> _INSTRUCTIONS FOR THE TASK_
Leaving out all pictures, retype the records exactly.

> _SUPPLIED INFORMATION_
[Start of section]
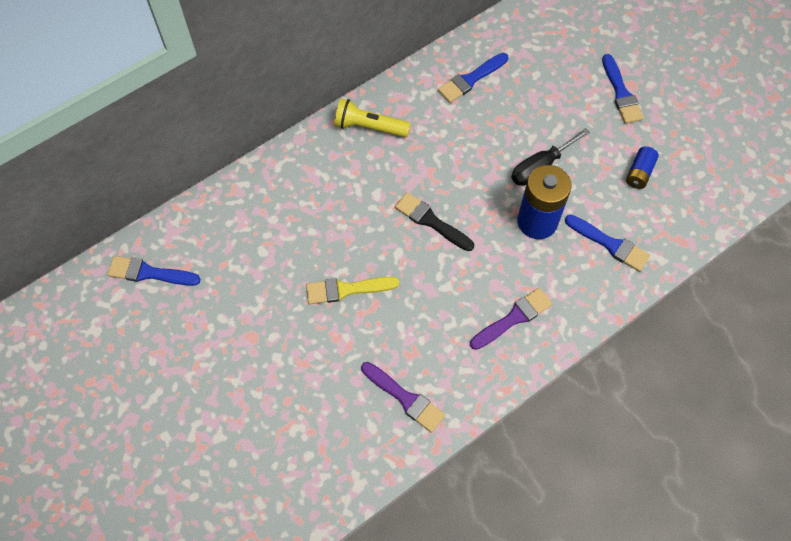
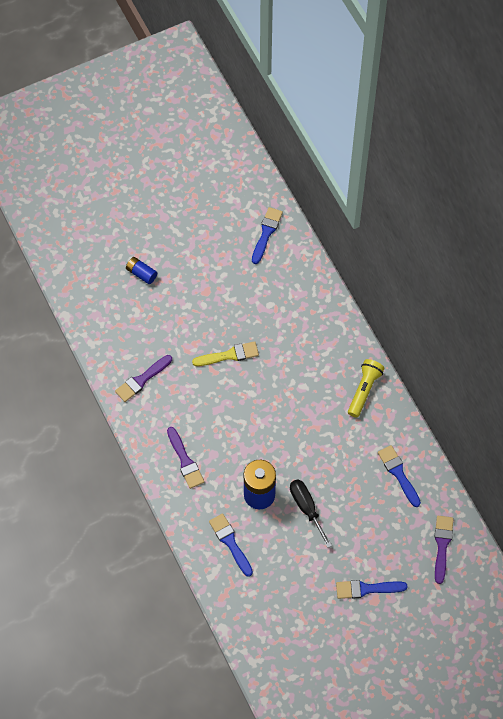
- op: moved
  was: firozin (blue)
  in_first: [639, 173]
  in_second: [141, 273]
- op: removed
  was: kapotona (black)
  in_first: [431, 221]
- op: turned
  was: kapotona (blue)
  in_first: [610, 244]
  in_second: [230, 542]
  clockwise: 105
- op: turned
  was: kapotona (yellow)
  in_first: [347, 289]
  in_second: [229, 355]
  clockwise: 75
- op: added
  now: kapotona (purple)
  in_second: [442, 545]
[End of section]
> _RESPONSE AREA_
- op: moved
  was: firozin (blue)
  in_first: [639, 173]
  in_second: [141, 273]
- op: removed
  was: kapotona (black)
  in_first: [431, 221]
- op: turned
  was: kapotona (blue)
  in_first: [610, 244]
  in_second: [230, 542]
  clockwise: 105
- op: turned
  was: kapotona (yellow)
  in_first: [347, 289]
  in_second: [229, 355]
  clockwise: 75
- op: added
  now: kapotona (purple)
  in_second: [442, 545]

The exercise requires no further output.